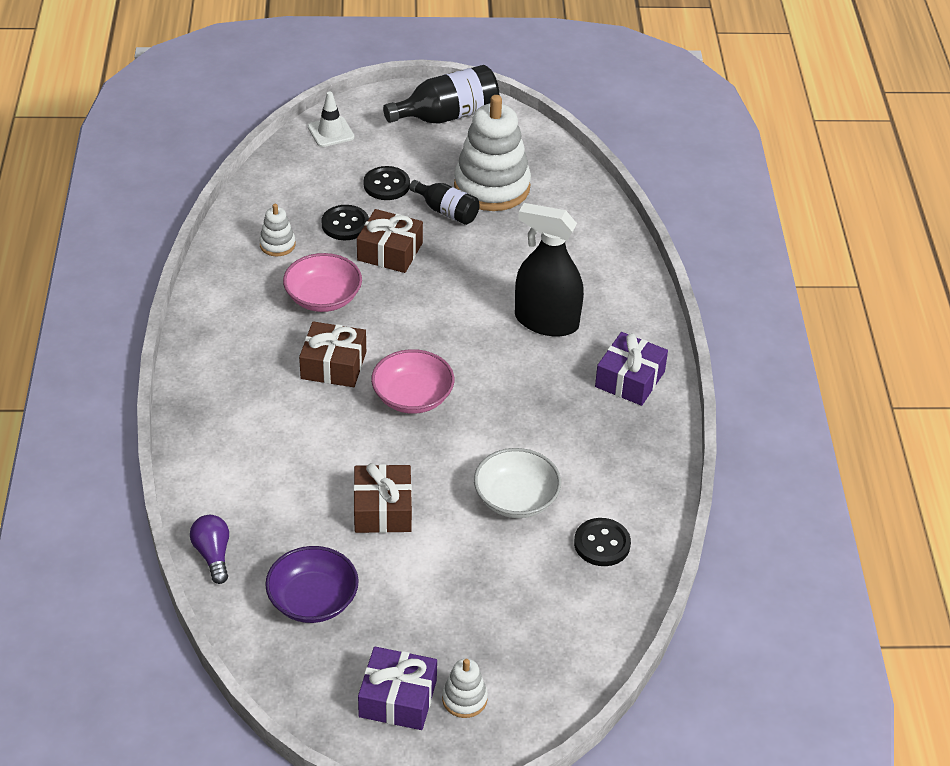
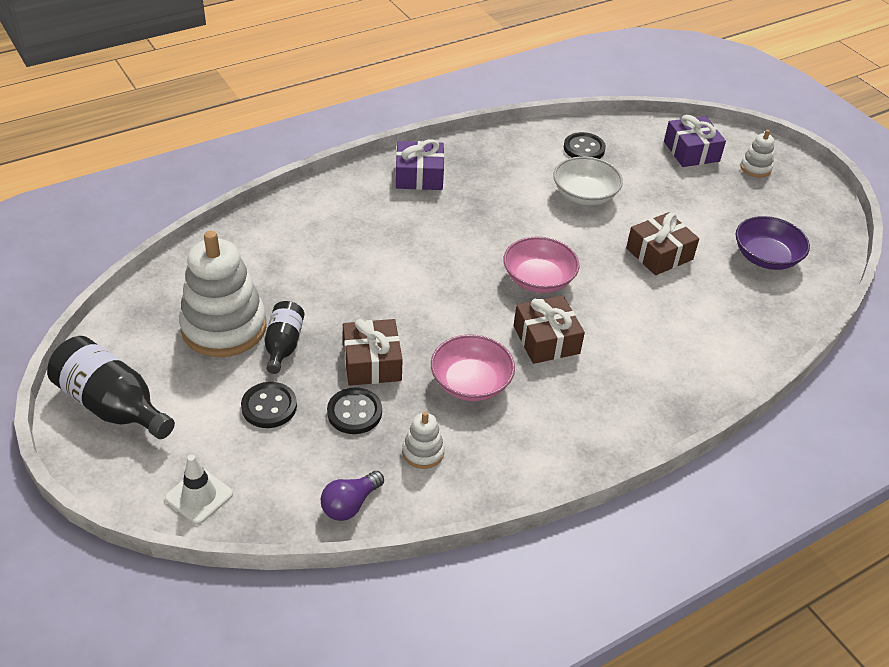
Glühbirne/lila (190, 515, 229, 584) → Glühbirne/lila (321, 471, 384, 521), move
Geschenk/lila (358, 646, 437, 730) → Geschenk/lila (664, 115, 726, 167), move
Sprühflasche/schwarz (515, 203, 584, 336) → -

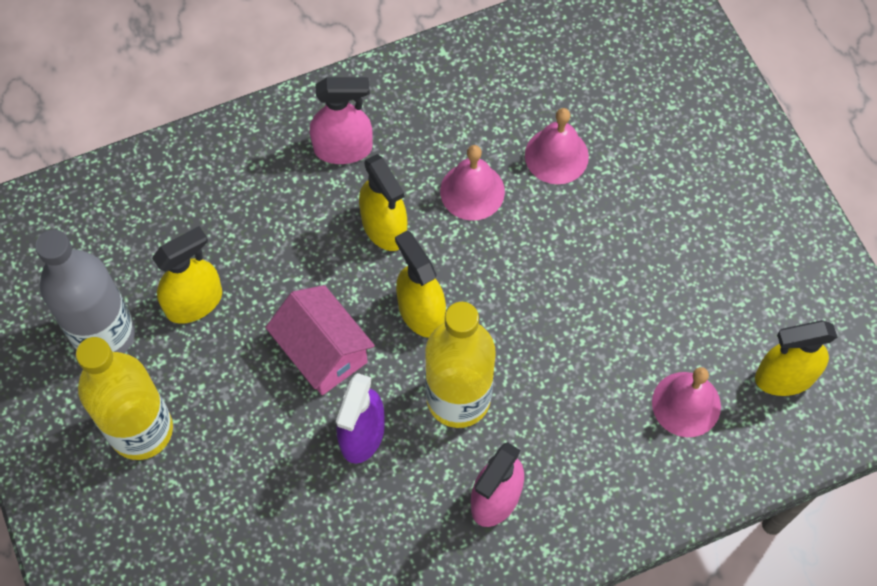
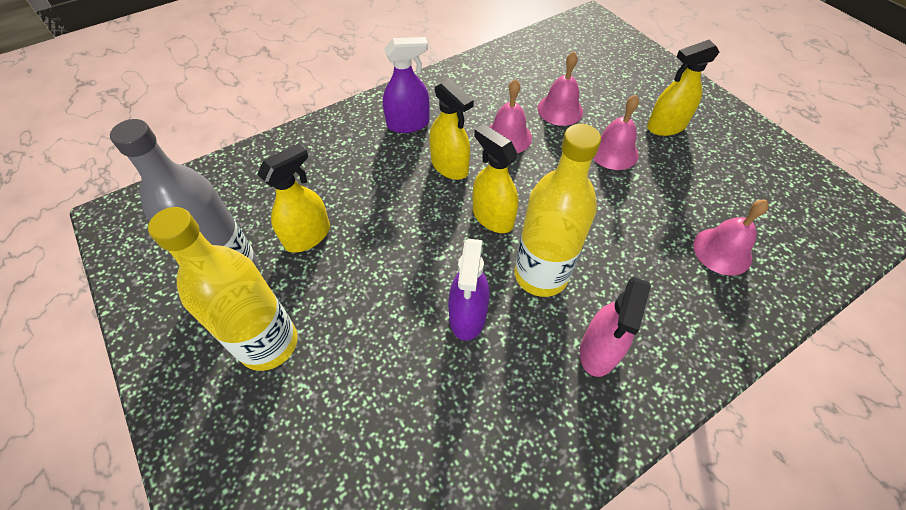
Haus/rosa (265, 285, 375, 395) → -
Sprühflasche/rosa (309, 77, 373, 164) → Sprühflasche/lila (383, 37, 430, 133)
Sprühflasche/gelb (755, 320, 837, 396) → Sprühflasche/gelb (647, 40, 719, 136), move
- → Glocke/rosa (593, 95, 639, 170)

········

→ **YOUR OBJECTIVE**: Lines from the one with "Sprühflasche/rosa (309, 77, 373, 164)" through the last line of the listing above: return these exactly, and nothing else.

→ **REPLY TO THE TASK**:
Sprühflasche/rosa (309, 77, 373, 164) → Sprühflasche/lila (383, 37, 430, 133)
Sprühflasche/gelb (755, 320, 837, 396) → Sprühflasche/gelb (647, 40, 719, 136), move
- → Glocke/rosa (593, 95, 639, 170)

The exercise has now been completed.